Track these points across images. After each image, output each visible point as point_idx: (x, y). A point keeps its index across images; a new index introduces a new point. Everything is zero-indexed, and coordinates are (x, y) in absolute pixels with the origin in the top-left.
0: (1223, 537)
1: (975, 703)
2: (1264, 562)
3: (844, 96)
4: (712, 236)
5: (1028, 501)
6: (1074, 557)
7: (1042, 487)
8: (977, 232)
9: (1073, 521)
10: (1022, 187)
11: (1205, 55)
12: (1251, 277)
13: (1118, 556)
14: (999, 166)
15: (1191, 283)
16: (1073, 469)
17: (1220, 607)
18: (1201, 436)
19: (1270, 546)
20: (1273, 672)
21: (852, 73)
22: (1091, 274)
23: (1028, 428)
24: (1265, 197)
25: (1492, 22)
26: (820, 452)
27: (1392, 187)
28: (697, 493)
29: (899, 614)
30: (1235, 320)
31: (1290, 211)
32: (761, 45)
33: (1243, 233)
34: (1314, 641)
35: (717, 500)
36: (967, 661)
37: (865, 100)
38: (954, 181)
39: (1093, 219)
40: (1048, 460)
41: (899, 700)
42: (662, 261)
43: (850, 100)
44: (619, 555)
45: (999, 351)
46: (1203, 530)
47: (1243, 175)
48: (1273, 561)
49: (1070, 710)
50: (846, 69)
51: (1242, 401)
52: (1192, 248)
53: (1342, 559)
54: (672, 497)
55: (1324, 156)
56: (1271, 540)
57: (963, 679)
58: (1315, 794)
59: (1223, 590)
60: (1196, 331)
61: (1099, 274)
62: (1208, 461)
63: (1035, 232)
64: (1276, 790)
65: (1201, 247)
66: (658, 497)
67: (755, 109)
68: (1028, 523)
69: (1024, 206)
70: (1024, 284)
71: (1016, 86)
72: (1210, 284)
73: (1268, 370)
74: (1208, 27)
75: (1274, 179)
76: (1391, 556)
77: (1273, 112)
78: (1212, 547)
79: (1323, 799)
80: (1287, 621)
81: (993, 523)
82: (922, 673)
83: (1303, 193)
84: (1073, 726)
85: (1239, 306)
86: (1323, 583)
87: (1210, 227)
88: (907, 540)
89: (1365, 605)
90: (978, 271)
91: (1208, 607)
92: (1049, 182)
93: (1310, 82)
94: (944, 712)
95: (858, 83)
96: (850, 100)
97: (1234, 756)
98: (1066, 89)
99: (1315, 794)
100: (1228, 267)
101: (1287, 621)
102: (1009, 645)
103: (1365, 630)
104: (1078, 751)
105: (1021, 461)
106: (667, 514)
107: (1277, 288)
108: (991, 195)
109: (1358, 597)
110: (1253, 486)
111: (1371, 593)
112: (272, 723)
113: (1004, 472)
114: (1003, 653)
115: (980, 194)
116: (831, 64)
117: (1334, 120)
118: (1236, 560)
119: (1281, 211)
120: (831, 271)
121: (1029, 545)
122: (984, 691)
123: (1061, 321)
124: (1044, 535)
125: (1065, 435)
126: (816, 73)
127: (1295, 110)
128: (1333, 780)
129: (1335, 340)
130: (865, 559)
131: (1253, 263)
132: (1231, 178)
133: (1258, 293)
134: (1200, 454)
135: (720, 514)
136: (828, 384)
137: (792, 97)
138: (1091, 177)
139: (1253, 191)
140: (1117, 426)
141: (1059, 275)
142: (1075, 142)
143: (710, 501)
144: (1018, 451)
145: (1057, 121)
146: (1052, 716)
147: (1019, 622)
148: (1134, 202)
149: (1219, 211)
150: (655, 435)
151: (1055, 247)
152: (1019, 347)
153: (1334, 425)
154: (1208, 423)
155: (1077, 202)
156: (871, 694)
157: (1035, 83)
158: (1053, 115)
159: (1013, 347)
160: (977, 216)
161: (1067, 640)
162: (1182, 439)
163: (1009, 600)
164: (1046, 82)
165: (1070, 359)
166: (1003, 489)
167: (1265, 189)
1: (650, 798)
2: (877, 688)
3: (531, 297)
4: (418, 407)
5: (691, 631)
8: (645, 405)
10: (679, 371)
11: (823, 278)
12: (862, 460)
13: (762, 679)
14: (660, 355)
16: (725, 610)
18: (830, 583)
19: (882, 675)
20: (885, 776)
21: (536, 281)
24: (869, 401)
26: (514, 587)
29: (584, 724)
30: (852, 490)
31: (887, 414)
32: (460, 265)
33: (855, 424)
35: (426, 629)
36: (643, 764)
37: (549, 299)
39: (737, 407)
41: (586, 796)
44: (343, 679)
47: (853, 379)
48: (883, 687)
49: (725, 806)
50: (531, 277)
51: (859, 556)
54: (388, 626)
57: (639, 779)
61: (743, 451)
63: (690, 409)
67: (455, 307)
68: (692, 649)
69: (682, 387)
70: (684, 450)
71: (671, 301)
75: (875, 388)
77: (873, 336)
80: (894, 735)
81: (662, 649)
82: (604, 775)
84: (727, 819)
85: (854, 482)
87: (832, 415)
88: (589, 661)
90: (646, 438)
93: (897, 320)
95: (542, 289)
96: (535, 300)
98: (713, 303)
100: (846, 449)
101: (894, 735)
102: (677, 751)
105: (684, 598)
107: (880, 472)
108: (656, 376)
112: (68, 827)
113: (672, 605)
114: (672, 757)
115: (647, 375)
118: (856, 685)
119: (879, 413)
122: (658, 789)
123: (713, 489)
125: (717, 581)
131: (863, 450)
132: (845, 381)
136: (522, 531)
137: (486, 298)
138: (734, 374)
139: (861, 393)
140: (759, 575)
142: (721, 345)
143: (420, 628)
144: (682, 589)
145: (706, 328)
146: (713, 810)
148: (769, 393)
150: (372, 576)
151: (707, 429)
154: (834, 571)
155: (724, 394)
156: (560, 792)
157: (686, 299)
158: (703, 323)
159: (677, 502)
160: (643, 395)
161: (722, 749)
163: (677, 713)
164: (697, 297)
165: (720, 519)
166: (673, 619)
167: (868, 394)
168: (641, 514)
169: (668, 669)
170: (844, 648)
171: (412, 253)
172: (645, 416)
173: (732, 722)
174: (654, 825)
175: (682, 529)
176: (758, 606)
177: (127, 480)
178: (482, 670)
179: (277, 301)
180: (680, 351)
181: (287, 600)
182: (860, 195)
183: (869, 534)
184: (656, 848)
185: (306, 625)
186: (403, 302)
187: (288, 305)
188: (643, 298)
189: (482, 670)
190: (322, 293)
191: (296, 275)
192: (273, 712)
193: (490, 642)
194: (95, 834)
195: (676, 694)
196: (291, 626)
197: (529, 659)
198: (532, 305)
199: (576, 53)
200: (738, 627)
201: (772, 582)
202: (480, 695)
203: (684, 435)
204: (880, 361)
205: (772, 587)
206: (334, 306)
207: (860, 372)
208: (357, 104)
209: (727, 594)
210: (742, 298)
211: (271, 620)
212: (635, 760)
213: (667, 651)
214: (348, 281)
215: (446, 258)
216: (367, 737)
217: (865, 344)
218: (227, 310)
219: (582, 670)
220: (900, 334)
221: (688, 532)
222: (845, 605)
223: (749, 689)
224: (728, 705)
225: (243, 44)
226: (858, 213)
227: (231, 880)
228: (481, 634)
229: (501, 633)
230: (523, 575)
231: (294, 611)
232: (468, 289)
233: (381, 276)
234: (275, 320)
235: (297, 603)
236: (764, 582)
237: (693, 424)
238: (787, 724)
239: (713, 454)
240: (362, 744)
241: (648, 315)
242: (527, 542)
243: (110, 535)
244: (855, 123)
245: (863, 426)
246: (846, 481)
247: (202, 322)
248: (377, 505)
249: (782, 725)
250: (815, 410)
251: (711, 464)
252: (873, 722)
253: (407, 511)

### WHAT IS REQUIRED
Please lay out every line of the records above as a Markdown table with two columns, Row for the row number and Entry for the line itself, leaving out any blank lines.

### OUTPUT
| Row | Entry |
|---|---|
| 1 | Track these points across images. After each image, output each visible point as point_idx: (x, y). A point keeps its index across images; a new index introduces a new point. Everything is zero-indexed, and coordinates are (x, y) in absolute pixels with the origin in the top-left. |
| 2 | 0: (1223, 537) |
| 3 | 1: (975, 703) |
| 4 | 2: (1264, 562) |
| 5 | 3: (844, 96) |
| 6 | 4: (712, 236) |
| 7 | 5: (1028, 501) |
| 8 | 6: (1074, 557) |
| 9 | 7: (1042, 487) |
| 10 | 8: (977, 232) |
| 11 | 9: (1073, 521) |
| 12 | 10: (1022, 187) |
| 13 | 11: (1205, 55) |
| 14 | 12: (1251, 277) |
| 15 | 13: (1118, 556) |
| 16 | 14: (999, 166) |
| 17 | 15: (1191, 283) |
| 18 | 16: (1073, 469) |
| 19 | 17: (1220, 607) |
| 20 | 18: (1201, 436) |
| 21 | 19: (1270, 546) |
| 22 | 20: (1273, 672) |
| 23 | 21: (852, 73) |
| 24 | 22: (1091, 274) |
| 25 | 23: (1028, 428) |
| 26 | 24: (1265, 197) |
| 27 | 25: (1492, 22) |
| 28 | 26: (820, 452) |
| 29 | 27: (1392, 187) |
| 30 | 28: (697, 493) |
| 31 | 29: (899, 614) |
| 32 | 30: (1235, 320) |
| 33 | 31: (1290, 211) |
| 34 | 32: (761, 45) |
| 35 | 33: (1243, 233) |
| 36 | 34: (1314, 641) |
| 37 | 35: (717, 500) |
| 38 | 36: (967, 661) |
| 39 | 37: (865, 100) |
| 40 | 38: (954, 181) |
| 41 | 39: (1093, 219) |
| 42 | 40: (1048, 460) |
| 43 | 41: (899, 700) |
| 44 | 42: (662, 261) |
| 45 | 43: (850, 100) |
| 46 | 44: (619, 555) |
| 47 | 45: (999, 351) |
| 48 | 46: (1203, 530) |
| 49 | 47: (1243, 175) |
| 50 | 48: (1273, 561) |
| 51 | 49: (1070, 710) |
| 52 | 50: (846, 69) |
| 53 | 51: (1242, 401) |
| 54 | 52: (1192, 248) |
| 55 | 53: (1342, 559) |
| 56 | 54: (672, 497) |
| 57 | 55: (1324, 156) |
| 58 | 56: (1271, 540) |
| 59 | 57: (963, 679) |
| 60 | 58: (1315, 794) |
| 61 | 59: (1223, 590) |
| 62 | 60: (1196, 331) |
| 63 | 61: (1099, 274) |
| 64 | 62: (1208, 461) |
| 65 | 63: (1035, 232) |
| 66 | 64: (1276, 790) |
| 67 | 65: (1201, 247) |
| 68 | 66: (658, 497) |
| 69 | 67: (755, 109) |
| 70 | 68: (1028, 523) |
| 71 | 69: (1024, 206) |
| 72 | 70: (1024, 284) |
| 73 | 71: (1016, 86) |
| 74 | 72: (1210, 284) |
| 75 | 73: (1268, 370) |
| 76 | 74: (1208, 27) |
| 77 | 75: (1274, 179) |
| 78 | 76: (1391, 556) |
| 79 | 77: (1273, 112) |
| 80 | 78: (1212, 547) |
| 81 | 79: (1323, 799) |
| 82 | 80: (1287, 621) |
| 83 | 81: (993, 523) |
| 84 | 82: (922, 673) |
| 85 | 83: (1303, 193) |
| 86 | 84: (1073, 726) |
| 87 | 85: (1239, 306) |
| 88 | 86: (1323, 583) |
| 89 | 87: (1210, 227) |
| 90 | 88: (907, 540) |
| 91 | 89: (1365, 605) |
| 92 | 90: (978, 271) |
| 93 | 91: (1208, 607) |
| 94 | 92: (1049, 182) |
| 95 | 93: (1310, 82) |
| 96 | 94: (944, 712) |
| 97 | 95: (858, 83) |
| 98 | 96: (850, 100) |
| 99 | 97: (1234, 756) |
| 100 | 98: (1066, 89) |
| 101 | 99: (1315, 794) |
| 102 | 100: (1228, 267) |
| 103 | 101: (1287, 621) |
| 104 | 102: (1009, 645) |
| 105 | 103: (1365, 630) |
| 106 | 104: (1078, 751) |
| 107 | 105: (1021, 461) |
| 108 | 106: (667, 514) |
| 109 | 107: (1277, 288) |
| 110 | 108: (991, 195) |
| 111 | 109: (1358, 597) |
| 112 | 110: (1253, 486) |
| 113 | 111: (1371, 593) |
| 114 | 112: (272, 723) |
| 115 | 113: (1004, 472) |
| 116 | 114: (1003, 653) |
| 117 | 115: (980, 194) |
| 118 | 116: (831, 64) |
| 119 | 117: (1334, 120) |
| 120 | 118: (1236, 560) |
| 121 | 119: (1281, 211) |
| 122 | 120: (831, 271) |
| 123 | 121: (1029, 545) |
| 124 | 122: (984, 691) |
| 125 | 123: (1061, 321) |
| 126 | 124: (1044, 535) |
| 127 | 125: (1065, 435) |
| 128 | 126: (816, 73) |
| 129 | 127: (1295, 110) |
| 130 | 128: (1333, 780) |
| 131 | 129: (1335, 340) |
| 132 | 130: (865, 559) |
| 133 | 131: (1253, 263) |
| 134 | 132: (1231, 178) |
| 135 | 133: (1258, 293) |
| 136 | 134: (1200, 454) |
| 137 | 135: (720, 514) |
| 138 | 136: (828, 384) |
| 139 | 137: (792, 97) |
| 140 | 138: (1091, 177) |
| 141 | 139: (1253, 191) |
| 142 | 140: (1117, 426) |
| 143 | 141: (1059, 275) |
| 144 | 142: (1075, 142) |
| 145 | 143: (710, 501) |
| 146 | 144: (1018, 451) |
| 147 | 145: (1057, 121) |
| 148 | 146: (1052, 716) |
| 149 | 147: (1019, 622) |
| 150 | 148: (1134, 202) |
| 151 | 149: (1219, 211) |
| 152 | 150: (655, 435) |
| 153 | 151: (1055, 247) |
| 154 | 152: (1019, 347) |
| 155 | 153: (1334, 425) |
| 156 | 154: (1208, 423) |
| 157 | 155: (1077, 202) |
| 158 | 156: (871, 694) |
| 159 | 157: (1035, 83) |
| 160 | 158: (1053, 115) |
| 161 | 159: (1013, 347) |
| 162 | 160: (977, 216) |
| 163 | 161: (1067, 640) |
| 164 | 162: (1182, 439) |
| 165 | 163: (1009, 600) |
| 166 | 164: (1046, 82) |
| 167 | 165: (1070, 359) |
| 168 | 166: (1003, 489) |
| 169 | 167: (1265, 189) |
| 170 | 1: (650, 798) |
| 171 | 2: (877, 688) |
| 172 | 3: (531, 297) |
| 173 | 4: (418, 407) |
| 174 | 5: (691, 631) |
| 175 | 8: (645, 405) |
| 176 | 10: (679, 371) |
| 177 | 11: (823, 278) |
| 178 | 12: (862, 460) |
| 179 | 13: (762, 679) |
| 180 | 14: (660, 355) |
| 181 | 16: (725, 610) |
| 182 | 18: (830, 583) |
| 183 | 19: (882, 675) |
| 184 | 20: (885, 776) |
| 185 | 21: (536, 281) |
| 186 | 24: (869, 401) |
| 187 | 26: (514, 587) |
| 188 | 29: (584, 724) |
| 189 | 30: (852, 490) |
| 190 | 31: (887, 414) |
| 191 | 32: (460, 265) |
| 192 | 33: (855, 424) |
| 193 | 35: (426, 629) |
| 194 | 36: (643, 764) |
| 195 | 37: (549, 299) |
| 196 | 39: (737, 407) |
| 197 | 41: (586, 796) |
| 198 | 44: (343, 679) |
| 199 | 47: (853, 379) |
| 200 | 48: (883, 687) |
| 201 | 49: (725, 806) |
| 202 | 50: (531, 277) |
| 203 | 51: (859, 556) |
| 204 | 54: (388, 626) |
| 205 | 57: (639, 779) |
| 206 | 61: (743, 451) |
| 207 | 63: (690, 409) |
| 208 | 67: (455, 307) |
| 209 | 68: (692, 649) |
| 210 | 69: (682, 387) |
| 211 | 70: (684, 450) |
| 212 | 71: (671, 301) |
| 213 | 75: (875, 388) |
| 214 | 77: (873, 336) |
| 215 | 80: (894, 735) |
| 216 | 81: (662, 649) |
| 217 | 82: (604, 775) |
| 218 | 84: (727, 819) |
| 219 | 85: (854, 482) |
| 220 | 87: (832, 415) |
| 221 | 88: (589, 661) |
| 222 | 90: (646, 438) |
| 223 | 93: (897, 320) |
| 224 | 95: (542, 289) |
| 225 | 96: (535, 300) |
| 226 | 98: (713, 303) |
| 227 | 100: (846, 449) |
| 228 | 101: (894, 735) |
| 229 | 102: (677, 751) |
| 230 | 105: (684, 598) |
| 231 | 107: (880, 472) |
| 232 | 108: (656, 376) |
| 233 | 112: (68, 827) |
| 234 | 113: (672, 605) |
| 235 | 114: (672, 757) |
| 236 | 115: (647, 375) |
| 237 | 118: (856, 685) |
| 238 | 119: (879, 413) |
| 239 | 122: (658, 789) |
| 240 | 123: (713, 489) |
| 241 | 125: (717, 581) |
| 242 | 131: (863, 450) |
| 243 | 132: (845, 381) |
| 244 | 136: (522, 531) |
| 245 | 137: (486, 298) |
| 246 | 138: (734, 374) |
| 247 | 139: (861, 393) |
| 248 | 140: (759, 575) |
| 249 | 142: (721, 345) |
| 250 | 143: (420, 628) |
| 251 | 144: (682, 589) |
| 252 | 145: (706, 328) |
| 253 | 146: (713, 810) |
| 254 | 148: (769, 393) |
| 255 | 150: (372, 576) |
| 256 | 151: (707, 429) |
| 257 | 154: (834, 571) |
| 258 | 155: (724, 394) |
| 259 | 156: (560, 792) |
| 260 | 157: (686, 299) |
| 261 | 158: (703, 323) |
| 262 | 159: (677, 502) |
| 263 | 160: (643, 395) |
| 264 | 161: (722, 749) |
| 265 | 163: (677, 713) |
| 266 | 164: (697, 297) |
| 267 | 165: (720, 519) |
| 268 | 166: (673, 619) |
| 269 | 167: (868, 394) |
| 270 | 168: (641, 514) |
| 271 | 169: (668, 669) |
| 272 | 170: (844, 648) |
| 273 | 171: (412, 253) |
| 274 | 172: (645, 416) |
| 275 | 173: (732, 722) |
| 276 | 174: (654, 825) |
| 277 | 175: (682, 529) |
| 278 | 176: (758, 606) |
| 279 | 177: (127, 480) |
| 280 | 178: (482, 670) |
| 281 | 179: (277, 301) |
| 282 | 180: (680, 351) |
| 283 | 181: (287, 600) |
| 284 | 182: (860, 195) |
| 285 | 183: (869, 534) |
| 286 | 184: (656, 848) |
| 287 | 185: (306, 625) |
| 288 | 186: (403, 302) |
| 289 | 187: (288, 305) |
| 290 | 188: (643, 298) |
| 291 | 189: (482, 670) |
| 292 | 190: (322, 293) |
| 293 | 191: (296, 275) |
| 294 | 192: (273, 712) |
| 295 | 193: (490, 642) |
| 296 | 194: (95, 834) |
| 297 | 195: (676, 694) |
| 298 | 196: (291, 626) |
| 299 | 197: (529, 659) |
| 300 | 198: (532, 305) |
| 301 | 199: (576, 53) |
| 302 | 200: (738, 627) |
| 303 | 201: (772, 582) |
| 304 | 202: (480, 695) |
| 305 | 203: (684, 435) |
| 306 | 204: (880, 361) |
| 307 | 205: (772, 587) |
| 308 | 206: (334, 306) |
| 309 | 207: (860, 372) |
| 310 | 208: (357, 104) |
| 311 | 209: (727, 594) |
| 312 | 210: (742, 298) |
| 313 | 211: (271, 620) |
| 314 | 212: (635, 760) |
| 315 | 213: (667, 651) |
| 316 | 214: (348, 281) |
| 317 | 215: (446, 258) |
| 318 | 216: (367, 737) |
| 319 | 217: (865, 344) |
| 320 | 218: (227, 310) |
| 321 | 219: (582, 670) |
| 322 | 220: (900, 334) |
| 323 | 221: (688, 532) |
| 324 | 222: (845, 605) |
| 325 | 223: (749, 689) |
| 326 | 224: (728, 705) |
| 327 | 225: (243, 44) |
| 328 | 226: (858, 213) |
| 329 | 227: (231, 880) |
| 330 | 228: (481, 634) |
| 331 | 229: (501, 633) |
| 332 | 230: (523, 575) |
| 333 | 231: (294, 611) |
| 334 | 232: (468, 289) |
| 335 | 233: (381, 276) |
| 336 | 234: (275, 320) |
| 337 | 235: (297, 603) |
| 338 | 236: (764, 582) |
| 339 | 237: (693, 424) |
| 340 | 238: (787, 724) |
| 341 | 239: (713, 454) |
| 342 | 240: (362, 744) |
| 343 | 241: (648, 315) |
| 344 | 242: (527, 542) |
| 345 | 243: (110, 535) |
| 346 | 244: (855, 123) |
| 347 | 245: (863, 426) |
| 348 | 246: (846, 481) |
| 349 | 247: (202, 322) |
| 350 | 248: (377, 505) |
| 351 | 249: (782, 725) |
| 352 | 250: (815, 410) |
| 353 | 251: (711, 464) |
| 354 | 252: (873, 722) |
| 355 | 253: (407, 511) |